Change detection outputs
********************
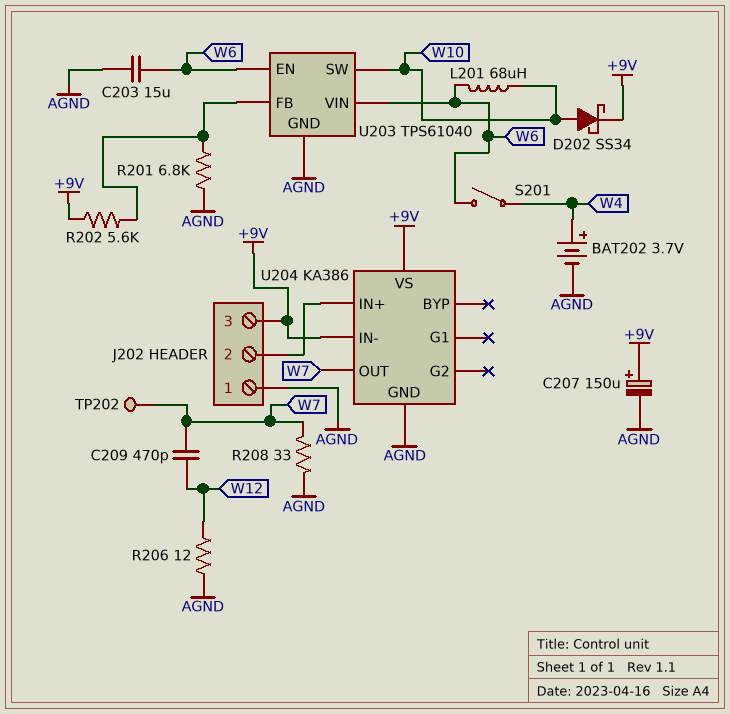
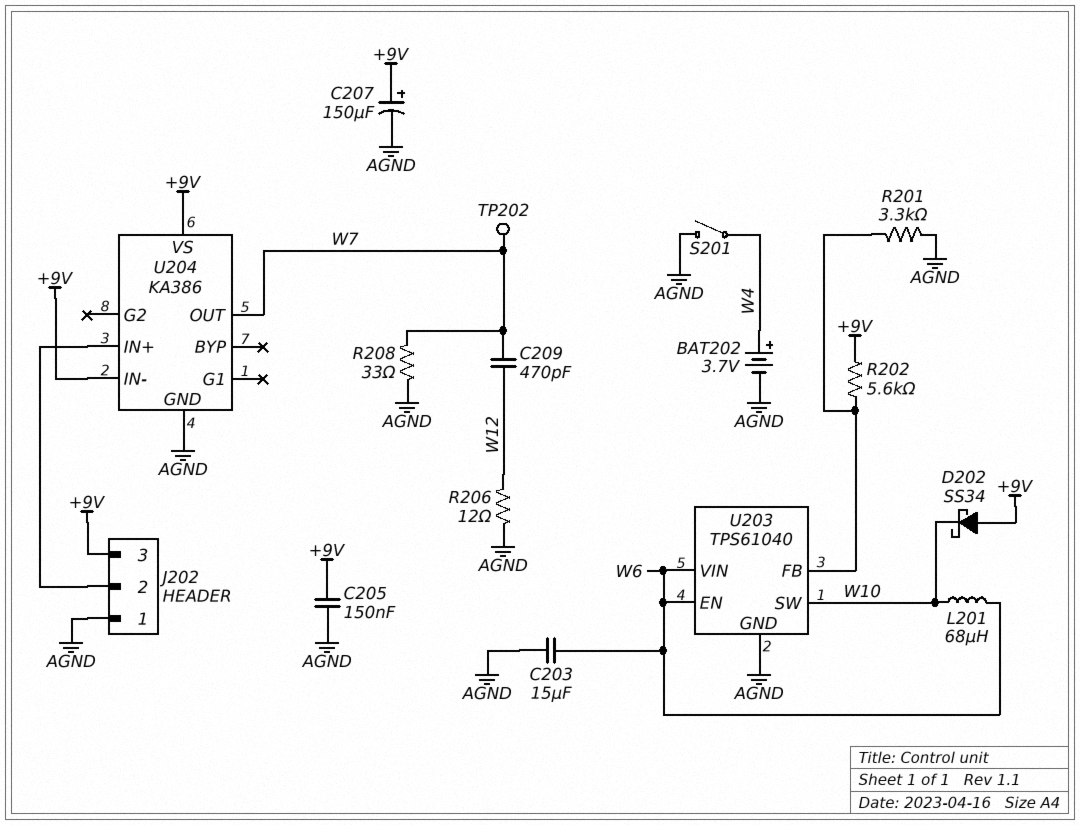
C205: none -> 150nF (+9V, AGND)
D202: schottky SS34 (A W10, K +9V) -> schottky SS34 (A +9V, K W10)
R201: 6.8k (AGND, U203/FB) -> 3.3k (AGND, U203/FB)
S201: switch (W4, W6) -> switch (AGND, W4)

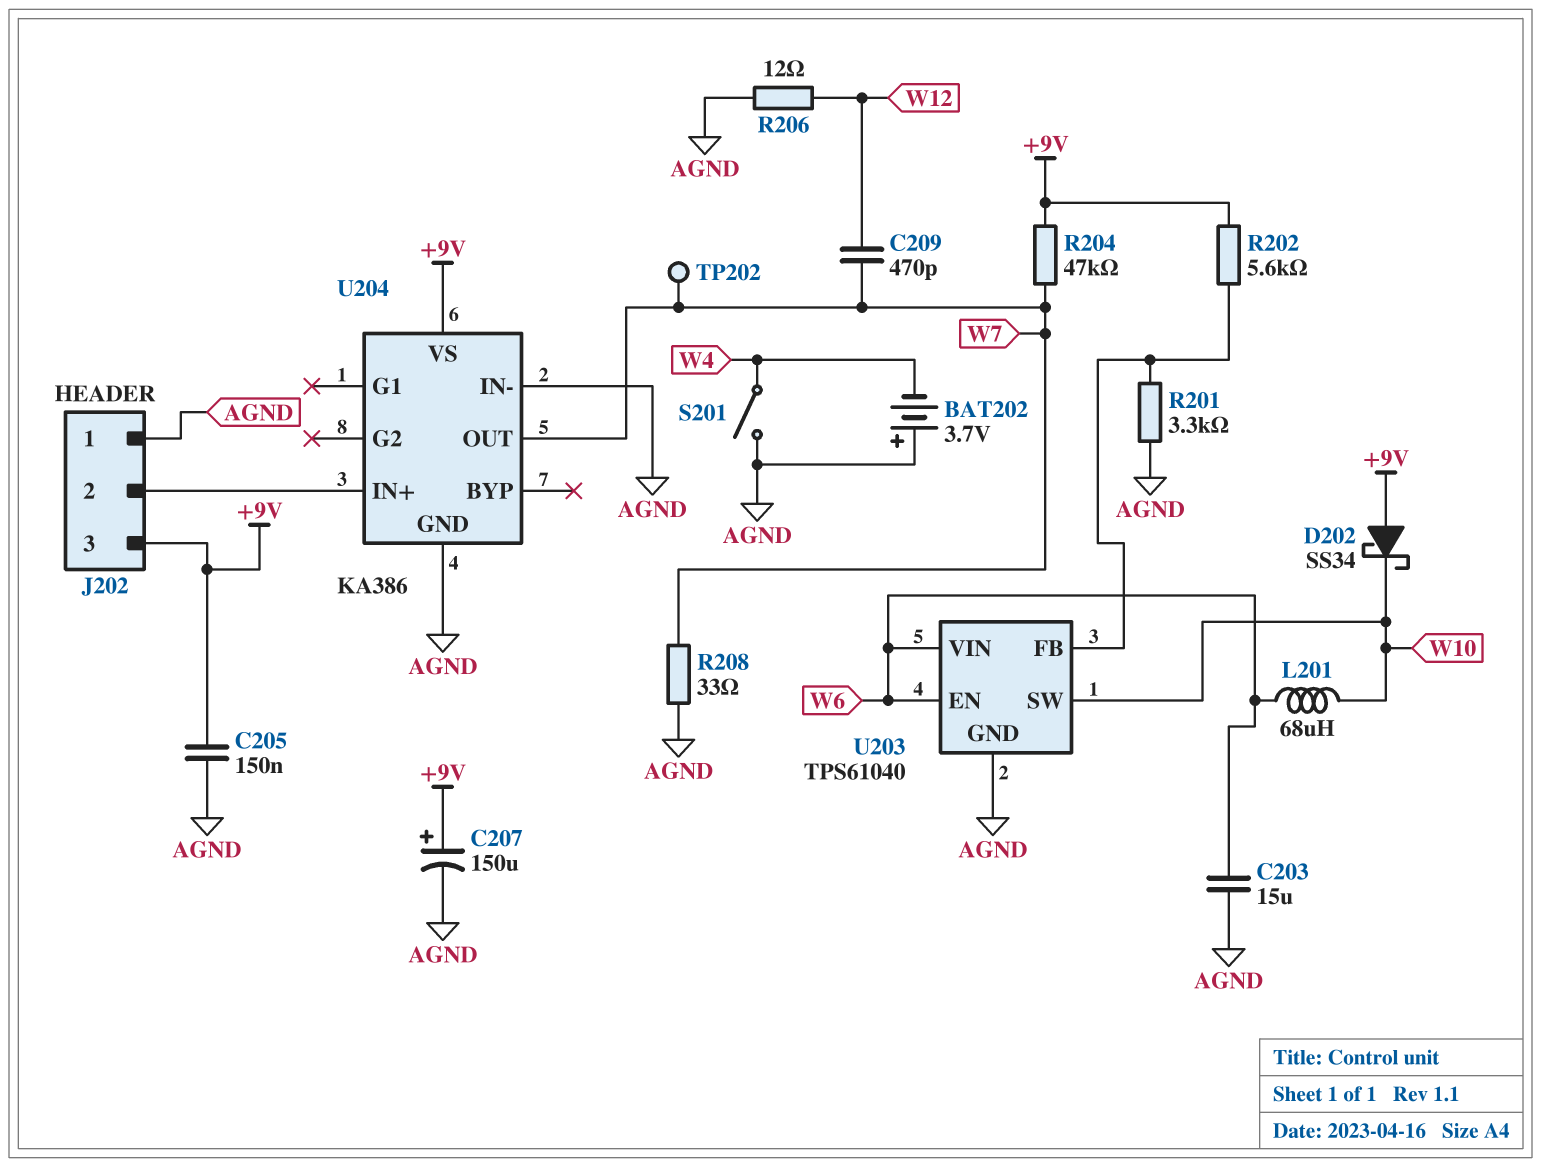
BAT202: 3.7V (plus W4, minus AGND) -> 3.7V (plus AGND, minus W4)
R204: none -> 47k (+9V, W7)
U204 pin IN-: +9V -> AGND

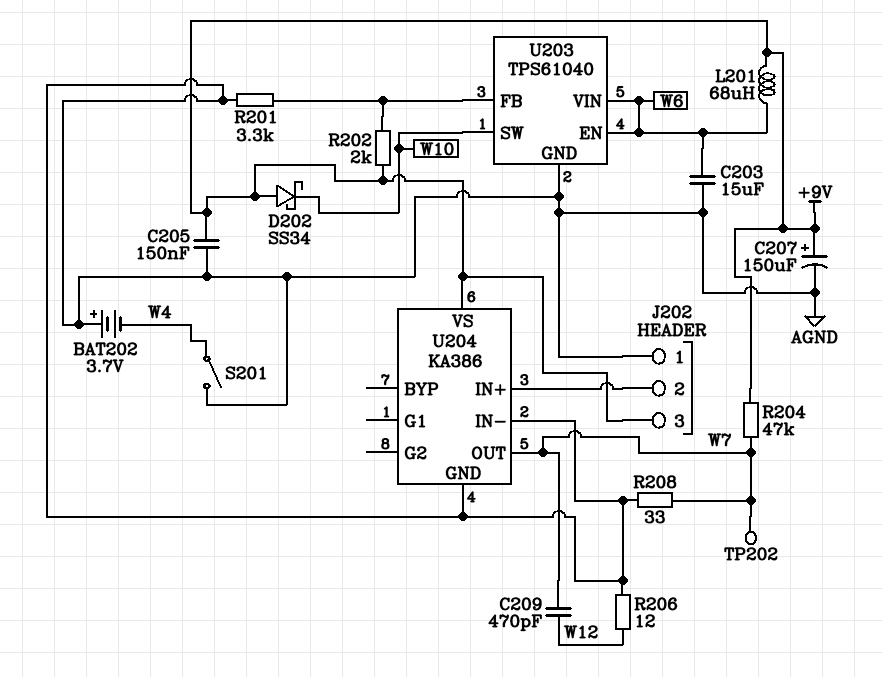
L201: 68uH (W6, W10) -> 68uH (+9V, W6)
R202: 5.6k (+9V, U203/FB) -> 2k (+9V, U203/FB)

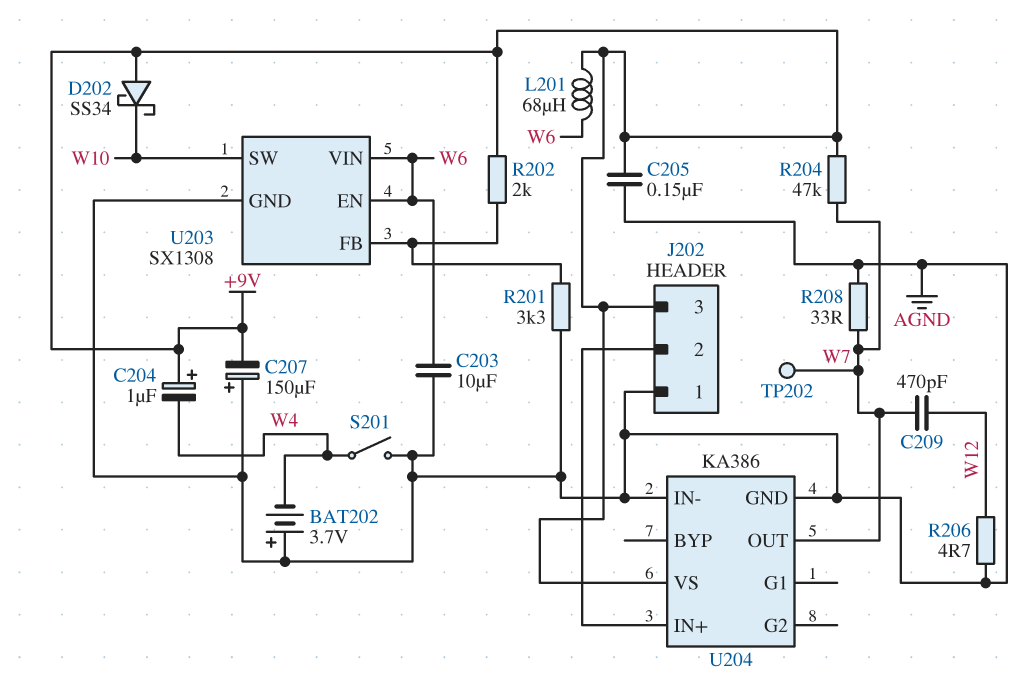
C203: 15uF (AGND, W6) -> 10uF (AGND, W6)
C204: none -> 1uF (plus +9V, minus W4)
C207: 150uF (plus +9V, minus AGND) -> 150uF (plus AGND, minus +9V)
R206: 12 (AGND, W12) -> 4.7 (AGND, W12)
U203: TPS61040 -> SX1308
********************
• Task to carry out: In the entries above, find each line with the word "AGND" and show it.

• Task result:
C205: none -> 150nF (+9V, AGND)
R201: 6.8k (AGND, U203/FB) -> 3.3k (AGND, U203/FB)
S201: switch (W4, W6) -> switch (AGND, W4)
BAT202: 3.7V (plus W4, minus AGND) -> 3.7V (plus AGND, minus W4)
U204 pin IN-: +9V -> AGND
C203: 15uF (AGND, W6) -> 10uF (AGND, W6)
C207: 150uF (plus +9V, minus AGND) -> 150uF (plus AGND, minus +9V)
R206: 12 (AGND, W12) -> 4.7 (AGND, W12)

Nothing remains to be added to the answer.